--- WORK REQUEST ---
When a line in the entries contains the word "none", copy that line in full.

--- THE DATA ---
▽

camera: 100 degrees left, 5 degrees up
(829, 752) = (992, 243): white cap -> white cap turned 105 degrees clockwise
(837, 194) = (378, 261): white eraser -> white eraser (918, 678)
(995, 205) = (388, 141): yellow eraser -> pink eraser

△
▽

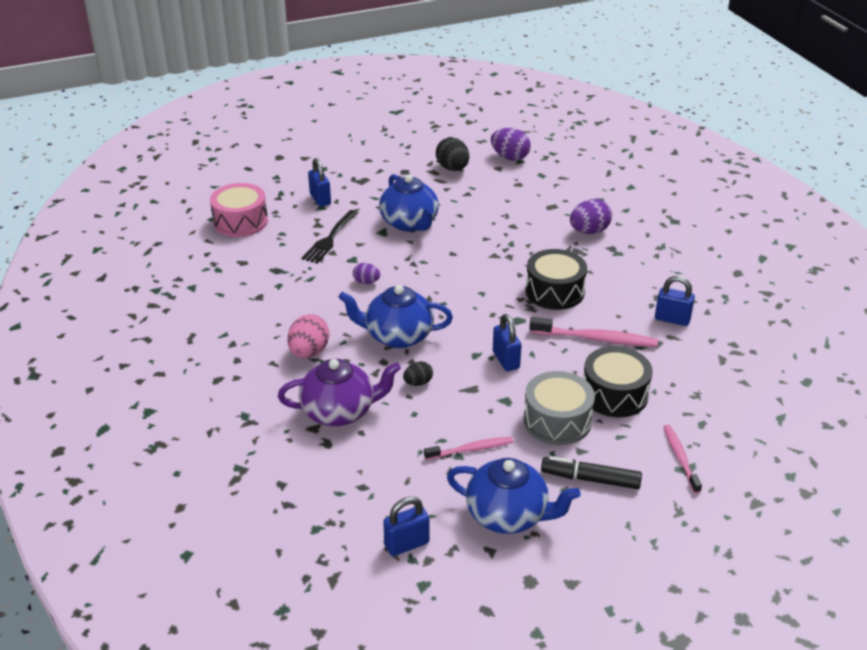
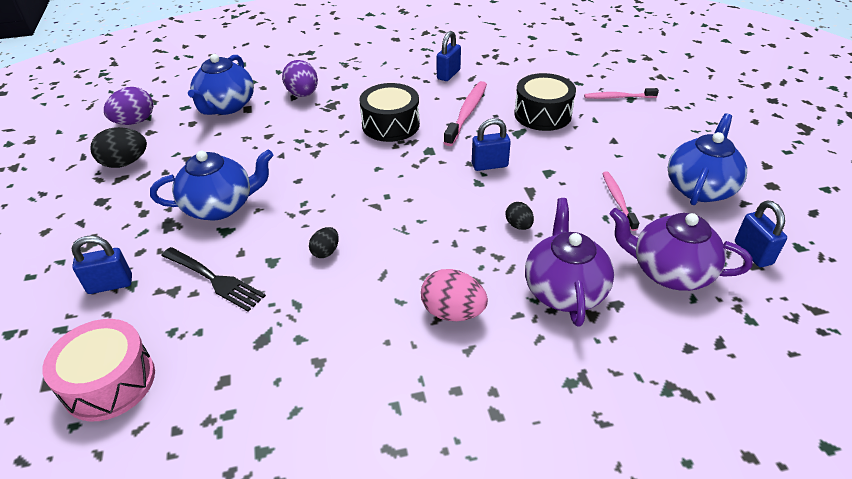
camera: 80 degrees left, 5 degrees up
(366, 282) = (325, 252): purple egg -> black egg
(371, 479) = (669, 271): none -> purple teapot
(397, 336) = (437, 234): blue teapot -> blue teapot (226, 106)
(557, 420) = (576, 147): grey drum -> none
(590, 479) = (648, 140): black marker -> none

△

--- ANSWER BELOW ---
(371, 479) = (669, 271): none -> purple teapot
(557, 420) = (576, 147): grey drum -> none
(590, 479) = (648, 140): black marker -> none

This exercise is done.